When the line containing "building: [49,88,245,249] -> none" is reached, include it and end there; set down verbatim every line before it, starting at the top of the records.

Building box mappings
:::

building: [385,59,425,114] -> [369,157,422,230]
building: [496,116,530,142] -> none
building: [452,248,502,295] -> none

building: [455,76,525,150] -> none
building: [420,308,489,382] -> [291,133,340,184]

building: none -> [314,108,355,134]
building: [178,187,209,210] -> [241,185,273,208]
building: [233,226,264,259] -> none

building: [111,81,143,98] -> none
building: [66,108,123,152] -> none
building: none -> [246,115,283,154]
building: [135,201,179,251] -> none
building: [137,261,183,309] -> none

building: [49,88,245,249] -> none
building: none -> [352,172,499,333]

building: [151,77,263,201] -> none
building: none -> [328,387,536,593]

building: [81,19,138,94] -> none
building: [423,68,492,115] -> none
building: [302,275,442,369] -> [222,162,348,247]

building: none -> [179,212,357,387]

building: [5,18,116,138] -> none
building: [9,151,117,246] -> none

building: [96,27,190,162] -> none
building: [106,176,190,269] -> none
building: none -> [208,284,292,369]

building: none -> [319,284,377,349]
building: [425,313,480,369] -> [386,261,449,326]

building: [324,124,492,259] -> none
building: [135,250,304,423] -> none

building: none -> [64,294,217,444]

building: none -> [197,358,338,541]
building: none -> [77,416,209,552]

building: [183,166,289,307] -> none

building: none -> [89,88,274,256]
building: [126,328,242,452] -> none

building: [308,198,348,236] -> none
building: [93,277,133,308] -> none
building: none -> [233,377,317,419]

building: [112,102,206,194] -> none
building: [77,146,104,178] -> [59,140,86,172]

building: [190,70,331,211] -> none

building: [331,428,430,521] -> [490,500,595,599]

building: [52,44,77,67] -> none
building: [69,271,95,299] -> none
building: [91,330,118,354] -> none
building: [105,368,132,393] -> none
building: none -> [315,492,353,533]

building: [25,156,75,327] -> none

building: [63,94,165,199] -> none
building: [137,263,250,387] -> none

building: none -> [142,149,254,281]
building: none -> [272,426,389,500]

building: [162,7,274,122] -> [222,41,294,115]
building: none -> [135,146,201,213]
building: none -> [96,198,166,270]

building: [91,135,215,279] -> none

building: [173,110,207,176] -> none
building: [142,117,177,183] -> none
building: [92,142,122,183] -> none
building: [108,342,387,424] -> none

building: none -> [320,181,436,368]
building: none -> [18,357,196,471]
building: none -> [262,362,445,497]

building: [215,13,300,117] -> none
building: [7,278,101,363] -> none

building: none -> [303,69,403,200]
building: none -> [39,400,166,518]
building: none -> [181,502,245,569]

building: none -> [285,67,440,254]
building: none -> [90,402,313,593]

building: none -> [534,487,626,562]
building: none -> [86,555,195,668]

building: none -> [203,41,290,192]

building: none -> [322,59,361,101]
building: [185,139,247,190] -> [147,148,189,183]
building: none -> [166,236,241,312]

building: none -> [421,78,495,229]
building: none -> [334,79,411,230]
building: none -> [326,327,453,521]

:::

# RESPONSE FOR THIS EXERCISE
building: [385,59,425,114] -> [369,157,422,230]
building: [496,116,530,142] -> none
building: [452,248,502,295] -> none

building: [455,76,525,150] -> none
building: [420,308,489,382] -> [291,133,340,184]

building: none -> [314,108,355,134]
building: [178,187,209,210] -> [241,185,273,208]
building: [233,226,264,259] -> none

building: [111,81,143,98] -> none
building: [66,108,123,152] -> none
building: none -> [246,115,283,154]
building: [135,201,179,251] -> none
building: [137,261,183,309] -> none

building: [49,88,245,249] -> none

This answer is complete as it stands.